DESCRIPTION OF THE TASK => Where a line below holds the string "plate", copy that line.

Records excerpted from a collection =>
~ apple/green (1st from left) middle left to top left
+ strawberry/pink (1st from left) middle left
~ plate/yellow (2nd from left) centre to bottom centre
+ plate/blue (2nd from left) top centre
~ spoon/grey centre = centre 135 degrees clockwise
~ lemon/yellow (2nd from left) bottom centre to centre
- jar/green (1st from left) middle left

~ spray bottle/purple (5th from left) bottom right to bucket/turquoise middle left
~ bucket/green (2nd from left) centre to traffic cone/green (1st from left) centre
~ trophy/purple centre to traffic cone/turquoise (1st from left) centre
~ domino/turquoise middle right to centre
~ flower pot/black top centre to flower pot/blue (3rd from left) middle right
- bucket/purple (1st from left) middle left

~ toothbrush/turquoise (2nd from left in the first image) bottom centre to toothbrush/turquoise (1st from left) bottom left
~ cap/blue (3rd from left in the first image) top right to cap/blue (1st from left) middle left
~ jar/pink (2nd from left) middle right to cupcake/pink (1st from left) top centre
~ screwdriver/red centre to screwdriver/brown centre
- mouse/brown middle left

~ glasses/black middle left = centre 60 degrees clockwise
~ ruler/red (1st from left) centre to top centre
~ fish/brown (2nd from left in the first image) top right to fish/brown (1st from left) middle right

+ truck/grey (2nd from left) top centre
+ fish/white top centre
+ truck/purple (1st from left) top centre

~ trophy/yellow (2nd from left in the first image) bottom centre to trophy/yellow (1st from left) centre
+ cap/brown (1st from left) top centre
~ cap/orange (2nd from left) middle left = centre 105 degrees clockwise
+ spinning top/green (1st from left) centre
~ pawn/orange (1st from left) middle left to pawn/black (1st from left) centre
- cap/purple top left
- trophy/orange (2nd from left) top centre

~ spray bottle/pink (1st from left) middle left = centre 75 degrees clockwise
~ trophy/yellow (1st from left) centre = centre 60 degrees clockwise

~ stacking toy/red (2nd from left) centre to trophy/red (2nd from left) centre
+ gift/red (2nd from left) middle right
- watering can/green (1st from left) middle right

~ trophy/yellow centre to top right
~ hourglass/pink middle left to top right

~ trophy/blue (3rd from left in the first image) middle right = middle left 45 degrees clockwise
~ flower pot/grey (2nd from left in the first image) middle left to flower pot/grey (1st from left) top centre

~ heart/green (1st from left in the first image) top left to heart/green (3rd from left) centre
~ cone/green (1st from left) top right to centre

EXERCISE OUTPUT =>
~ plate/yellow (2nd from left) centre to bottom centre
+ plate/blue (2nd from left) top centre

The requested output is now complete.